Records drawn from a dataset
----

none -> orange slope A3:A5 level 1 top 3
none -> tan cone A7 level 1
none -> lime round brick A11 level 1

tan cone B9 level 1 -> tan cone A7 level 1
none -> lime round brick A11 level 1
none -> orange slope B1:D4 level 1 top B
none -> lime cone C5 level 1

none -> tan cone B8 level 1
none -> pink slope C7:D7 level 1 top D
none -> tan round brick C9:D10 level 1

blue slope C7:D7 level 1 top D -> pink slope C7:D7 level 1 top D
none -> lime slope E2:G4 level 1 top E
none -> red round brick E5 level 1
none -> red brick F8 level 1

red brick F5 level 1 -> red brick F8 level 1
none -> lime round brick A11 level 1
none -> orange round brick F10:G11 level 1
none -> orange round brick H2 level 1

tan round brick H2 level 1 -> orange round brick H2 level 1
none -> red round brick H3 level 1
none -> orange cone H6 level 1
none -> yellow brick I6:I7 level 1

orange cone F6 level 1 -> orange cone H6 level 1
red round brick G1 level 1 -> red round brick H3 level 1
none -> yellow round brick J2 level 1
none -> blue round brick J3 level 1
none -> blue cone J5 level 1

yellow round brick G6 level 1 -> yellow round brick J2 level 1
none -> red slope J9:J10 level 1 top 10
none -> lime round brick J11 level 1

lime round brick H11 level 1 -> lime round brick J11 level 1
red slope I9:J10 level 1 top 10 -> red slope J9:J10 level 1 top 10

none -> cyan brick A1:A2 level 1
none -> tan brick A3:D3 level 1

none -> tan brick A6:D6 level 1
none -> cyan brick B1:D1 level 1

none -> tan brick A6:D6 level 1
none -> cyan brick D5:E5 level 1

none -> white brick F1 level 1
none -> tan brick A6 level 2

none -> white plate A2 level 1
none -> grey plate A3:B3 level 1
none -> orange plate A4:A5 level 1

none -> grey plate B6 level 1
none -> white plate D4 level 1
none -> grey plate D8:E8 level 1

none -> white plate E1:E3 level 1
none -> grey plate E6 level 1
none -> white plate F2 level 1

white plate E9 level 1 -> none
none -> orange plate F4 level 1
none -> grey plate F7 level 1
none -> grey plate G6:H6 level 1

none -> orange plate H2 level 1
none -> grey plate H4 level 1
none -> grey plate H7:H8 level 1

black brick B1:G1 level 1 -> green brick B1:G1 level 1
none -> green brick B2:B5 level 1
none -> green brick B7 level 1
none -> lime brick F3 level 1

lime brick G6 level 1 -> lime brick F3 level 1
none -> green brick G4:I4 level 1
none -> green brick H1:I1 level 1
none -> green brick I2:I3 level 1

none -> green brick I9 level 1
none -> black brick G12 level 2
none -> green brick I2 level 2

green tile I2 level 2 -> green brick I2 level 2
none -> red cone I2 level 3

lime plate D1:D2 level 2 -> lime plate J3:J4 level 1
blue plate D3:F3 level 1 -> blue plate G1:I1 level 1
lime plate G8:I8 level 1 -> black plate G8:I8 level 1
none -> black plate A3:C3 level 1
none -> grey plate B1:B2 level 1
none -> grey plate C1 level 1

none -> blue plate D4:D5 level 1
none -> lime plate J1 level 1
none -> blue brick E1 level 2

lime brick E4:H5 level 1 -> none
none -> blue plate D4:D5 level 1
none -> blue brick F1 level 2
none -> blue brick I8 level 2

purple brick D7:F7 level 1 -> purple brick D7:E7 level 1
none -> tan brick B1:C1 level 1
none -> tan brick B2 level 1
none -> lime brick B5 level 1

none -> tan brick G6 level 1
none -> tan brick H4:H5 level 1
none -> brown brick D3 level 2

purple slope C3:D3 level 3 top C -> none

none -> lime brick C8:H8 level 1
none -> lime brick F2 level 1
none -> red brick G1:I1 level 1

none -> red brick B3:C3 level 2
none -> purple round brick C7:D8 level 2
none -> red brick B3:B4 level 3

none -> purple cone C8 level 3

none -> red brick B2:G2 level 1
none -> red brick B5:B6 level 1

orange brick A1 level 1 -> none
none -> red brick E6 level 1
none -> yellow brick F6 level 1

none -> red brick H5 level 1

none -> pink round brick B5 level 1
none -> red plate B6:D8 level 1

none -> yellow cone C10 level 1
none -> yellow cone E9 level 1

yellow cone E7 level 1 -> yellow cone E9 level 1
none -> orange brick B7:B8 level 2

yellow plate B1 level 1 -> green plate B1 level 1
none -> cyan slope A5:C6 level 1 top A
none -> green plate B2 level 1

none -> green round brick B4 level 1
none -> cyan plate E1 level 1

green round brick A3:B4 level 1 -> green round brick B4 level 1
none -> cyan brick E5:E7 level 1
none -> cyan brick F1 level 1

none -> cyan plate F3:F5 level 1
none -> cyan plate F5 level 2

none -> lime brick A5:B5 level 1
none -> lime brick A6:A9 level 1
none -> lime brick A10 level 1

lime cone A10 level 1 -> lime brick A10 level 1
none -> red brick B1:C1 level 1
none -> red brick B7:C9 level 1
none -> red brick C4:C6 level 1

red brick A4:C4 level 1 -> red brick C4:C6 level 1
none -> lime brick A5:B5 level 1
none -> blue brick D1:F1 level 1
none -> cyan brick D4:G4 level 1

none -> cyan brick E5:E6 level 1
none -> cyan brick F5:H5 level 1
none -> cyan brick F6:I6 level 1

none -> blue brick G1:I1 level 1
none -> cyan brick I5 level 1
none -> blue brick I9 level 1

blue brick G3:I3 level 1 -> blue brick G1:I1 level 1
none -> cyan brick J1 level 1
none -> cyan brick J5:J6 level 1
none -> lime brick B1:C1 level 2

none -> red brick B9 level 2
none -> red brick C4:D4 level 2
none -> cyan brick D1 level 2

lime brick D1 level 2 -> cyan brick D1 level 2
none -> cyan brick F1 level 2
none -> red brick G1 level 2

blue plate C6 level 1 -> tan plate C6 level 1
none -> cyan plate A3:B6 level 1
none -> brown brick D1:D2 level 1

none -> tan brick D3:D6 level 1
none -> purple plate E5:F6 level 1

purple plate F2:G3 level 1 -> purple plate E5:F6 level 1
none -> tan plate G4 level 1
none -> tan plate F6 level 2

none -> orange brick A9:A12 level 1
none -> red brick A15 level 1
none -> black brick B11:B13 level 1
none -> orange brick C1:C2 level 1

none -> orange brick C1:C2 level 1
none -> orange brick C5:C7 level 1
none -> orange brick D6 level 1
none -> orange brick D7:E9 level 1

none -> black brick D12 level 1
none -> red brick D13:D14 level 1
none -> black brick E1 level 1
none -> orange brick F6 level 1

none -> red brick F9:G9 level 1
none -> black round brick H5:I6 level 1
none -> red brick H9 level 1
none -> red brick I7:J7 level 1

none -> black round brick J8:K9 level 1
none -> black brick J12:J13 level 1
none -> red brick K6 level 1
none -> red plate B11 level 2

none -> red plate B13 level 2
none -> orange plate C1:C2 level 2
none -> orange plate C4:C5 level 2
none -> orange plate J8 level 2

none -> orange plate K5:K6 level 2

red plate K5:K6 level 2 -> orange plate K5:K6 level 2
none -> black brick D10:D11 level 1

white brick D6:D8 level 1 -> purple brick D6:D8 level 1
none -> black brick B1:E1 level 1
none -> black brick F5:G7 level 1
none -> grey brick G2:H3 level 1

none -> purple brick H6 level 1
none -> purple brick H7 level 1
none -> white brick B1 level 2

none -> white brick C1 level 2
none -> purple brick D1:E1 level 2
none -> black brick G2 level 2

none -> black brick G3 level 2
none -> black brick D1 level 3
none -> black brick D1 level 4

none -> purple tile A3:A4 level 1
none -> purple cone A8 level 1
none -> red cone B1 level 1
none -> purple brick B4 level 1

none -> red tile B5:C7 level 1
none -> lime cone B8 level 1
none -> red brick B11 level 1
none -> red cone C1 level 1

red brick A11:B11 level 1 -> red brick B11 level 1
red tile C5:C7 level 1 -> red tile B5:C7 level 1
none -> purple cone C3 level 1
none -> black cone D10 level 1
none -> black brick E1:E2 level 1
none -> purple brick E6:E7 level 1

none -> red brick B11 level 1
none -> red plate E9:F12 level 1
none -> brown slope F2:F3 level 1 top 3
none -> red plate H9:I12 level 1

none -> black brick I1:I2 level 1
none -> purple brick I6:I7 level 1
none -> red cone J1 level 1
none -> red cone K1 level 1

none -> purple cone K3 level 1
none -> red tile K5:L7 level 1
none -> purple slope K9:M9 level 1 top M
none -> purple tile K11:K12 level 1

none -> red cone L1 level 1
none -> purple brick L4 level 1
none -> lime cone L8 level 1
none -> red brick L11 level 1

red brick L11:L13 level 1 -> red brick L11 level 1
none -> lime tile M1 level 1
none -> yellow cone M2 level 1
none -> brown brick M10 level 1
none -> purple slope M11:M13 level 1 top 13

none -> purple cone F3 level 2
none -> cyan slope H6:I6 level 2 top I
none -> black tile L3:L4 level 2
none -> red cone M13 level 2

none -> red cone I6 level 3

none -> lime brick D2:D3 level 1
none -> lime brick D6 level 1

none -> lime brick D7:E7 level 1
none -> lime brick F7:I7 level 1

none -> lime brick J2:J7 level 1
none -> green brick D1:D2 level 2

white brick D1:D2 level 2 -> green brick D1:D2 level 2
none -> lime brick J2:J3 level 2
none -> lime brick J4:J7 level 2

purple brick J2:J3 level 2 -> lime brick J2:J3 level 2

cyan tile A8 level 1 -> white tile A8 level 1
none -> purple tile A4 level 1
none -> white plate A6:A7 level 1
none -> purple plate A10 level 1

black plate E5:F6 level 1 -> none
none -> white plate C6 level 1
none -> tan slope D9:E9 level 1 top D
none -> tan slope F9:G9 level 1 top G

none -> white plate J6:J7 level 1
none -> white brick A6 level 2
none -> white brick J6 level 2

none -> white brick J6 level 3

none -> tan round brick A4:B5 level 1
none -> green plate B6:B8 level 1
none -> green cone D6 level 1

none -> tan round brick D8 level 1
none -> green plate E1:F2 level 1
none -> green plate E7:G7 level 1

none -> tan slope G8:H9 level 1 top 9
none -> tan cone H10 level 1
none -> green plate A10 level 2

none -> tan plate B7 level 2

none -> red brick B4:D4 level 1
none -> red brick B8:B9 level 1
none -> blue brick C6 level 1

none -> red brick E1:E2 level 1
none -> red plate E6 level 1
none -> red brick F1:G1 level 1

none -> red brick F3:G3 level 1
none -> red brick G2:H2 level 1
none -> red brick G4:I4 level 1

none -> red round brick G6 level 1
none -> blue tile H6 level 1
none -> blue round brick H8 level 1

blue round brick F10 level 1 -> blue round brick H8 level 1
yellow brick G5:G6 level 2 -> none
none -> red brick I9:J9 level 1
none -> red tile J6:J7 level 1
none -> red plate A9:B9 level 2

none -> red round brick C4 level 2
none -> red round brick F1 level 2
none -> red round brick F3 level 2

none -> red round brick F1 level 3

----

Work required
Among the lines above, count those containing "pink", and give only the number.

Answer box
3